▶ **PROMPT**:
Extract every line of the records that contains the string "pink", copying each line unchanged.

▶ **STORED ROWS**:
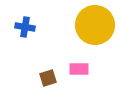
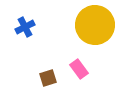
blue cross: rotated 36 degrees counterclockwise
pink rectangle: rotated 54 degrees clockwise
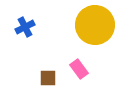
brown square: rotated 18 degrees clockwise
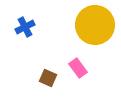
pink rectangle: moved 1 px left, 1 px up
brown square: rotated 24 degrees clockwise
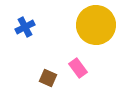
yellow circle: moved 1 px right
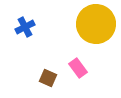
yellow circle: moved 1 px up
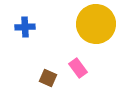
blue cross: rotated 24 degrees clockwise
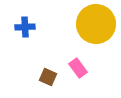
brown square: moved 1 px up
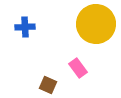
brown square: moved 8 px down
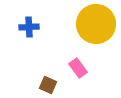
blue cross: moved 4 px right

▶ **RESPONSE TO THE TASK**:
pink rectangle: rotated 54 degrees clockwise
pink rectangle: moved 1 px left, 1 px up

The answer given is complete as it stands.